Prompt:
Write each record again exactly as it stands.

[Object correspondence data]
____________

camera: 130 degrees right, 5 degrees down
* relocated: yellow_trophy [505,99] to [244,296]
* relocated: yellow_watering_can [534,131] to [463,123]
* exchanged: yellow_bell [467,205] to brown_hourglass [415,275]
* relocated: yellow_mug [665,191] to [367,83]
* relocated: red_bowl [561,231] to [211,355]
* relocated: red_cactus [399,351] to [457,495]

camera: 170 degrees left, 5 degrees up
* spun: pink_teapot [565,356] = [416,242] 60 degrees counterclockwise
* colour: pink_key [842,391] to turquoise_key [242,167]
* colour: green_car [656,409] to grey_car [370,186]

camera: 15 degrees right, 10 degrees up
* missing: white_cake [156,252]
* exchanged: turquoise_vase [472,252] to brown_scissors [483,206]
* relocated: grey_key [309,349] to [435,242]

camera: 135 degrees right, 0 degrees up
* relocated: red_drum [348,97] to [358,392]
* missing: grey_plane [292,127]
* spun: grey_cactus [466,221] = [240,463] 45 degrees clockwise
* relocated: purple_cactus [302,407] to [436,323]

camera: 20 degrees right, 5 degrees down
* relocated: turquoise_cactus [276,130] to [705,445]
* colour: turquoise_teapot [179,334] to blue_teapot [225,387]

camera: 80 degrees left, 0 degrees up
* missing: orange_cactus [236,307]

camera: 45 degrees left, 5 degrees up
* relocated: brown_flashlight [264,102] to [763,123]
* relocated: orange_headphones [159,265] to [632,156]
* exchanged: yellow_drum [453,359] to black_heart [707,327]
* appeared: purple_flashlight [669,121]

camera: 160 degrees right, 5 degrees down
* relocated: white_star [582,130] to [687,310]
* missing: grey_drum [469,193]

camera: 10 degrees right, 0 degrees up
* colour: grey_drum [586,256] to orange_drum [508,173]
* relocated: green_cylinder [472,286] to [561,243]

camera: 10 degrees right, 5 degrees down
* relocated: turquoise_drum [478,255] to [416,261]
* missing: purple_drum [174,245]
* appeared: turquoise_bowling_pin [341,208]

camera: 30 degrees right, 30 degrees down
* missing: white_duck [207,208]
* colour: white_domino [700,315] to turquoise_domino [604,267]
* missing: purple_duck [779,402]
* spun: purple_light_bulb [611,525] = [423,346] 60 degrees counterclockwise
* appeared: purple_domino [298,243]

____________

Result below:
camera: 130 degrees right, 5 degrees down
* relocated: yellow_trophy [505,99] to [244,296]
* relocated: yellow_watering_can [534,131] to [463,123]
* exchanged: yellow_bell [467,205] to brown_hourglass [415,275]
* relocated: yellow_mug [665,191] to [367,83]
* relocated: red_bowl [561,231] to [211,355]
* relocated: red_cactus [399,351] to [457,495]

camera: 170 degrees left, 5 degrees up
* spun: pink_teapot [565,356] = [416,242] 60 degrees counterclockwise
* colour: pink_key [842,391] to turquoise_key [242,167]
* colour: green_car [656,409] to grey_car [370,186]

camera: 15 degrees right, 10 degrees up
* missing: white_cake [156,252]
* exchanged: turquoise_vase [472,252] to brown_scissors [483,206]
* relocated: grey_key [309,349] to [435,242]

camera: 135 degrees right, 0 degrees up
* relocated: red_drum [348,97] to [358,392]
* missing: grey_plane [292,127]
* spun: grey_cactus [466,221] = [240,463] 45 degrees clockwise
* relocated: purple_cactus [302,407] to [436,323]

camera: 20 degrees right, 5 degrees down
* relocated: turquoise_cactus [276,130] to [705,445]
* colour: turquoise_teapot [179,334] to blue_teapot [225,387]

camera: 80 degrees left, 0 degrees up
* missing: orange_cactus [236,307]

camera: 45 degrees left, 5 degrees up
* relocated: brown_flashlight [264,102] to [763,123]
* relocated: orange_headphones [159,265] to [632,156]
* exchanged: yellow_drum [453,359] to black_heart [707,327]
* appeared: purple_flashlight [669,121]

camera: 160 degrees right, 5 degrees down
* relocated: white_star [582,130] to [687,310]
* missing: grey_drum [469,193]

camera: 10 degrees right, 0 degrees up
* colour: grey_drum [586,256] to orange_drum [508,173]
* relocated: green_cylinder [472,286] to [561,243]

camera: 10 degrees right, 5 degrees down
* relocated: turquoise_drum [478,255] to [416,261]
* missing: purple_drum [174,245]
* appeared: turquoise_bowling_pin [341,208]

camera: 30 degrees right, 30 degrees down
* missing: white_duck [207,208]
* colour: white_domino [700,315] to turquoise_domino [604,267]
* missing: purple_duck [779,402]
* spun: purple_light_bulb [611,525] = [423,346] 60 degrees counterclockwise
* appeared: purple_domino [298,243]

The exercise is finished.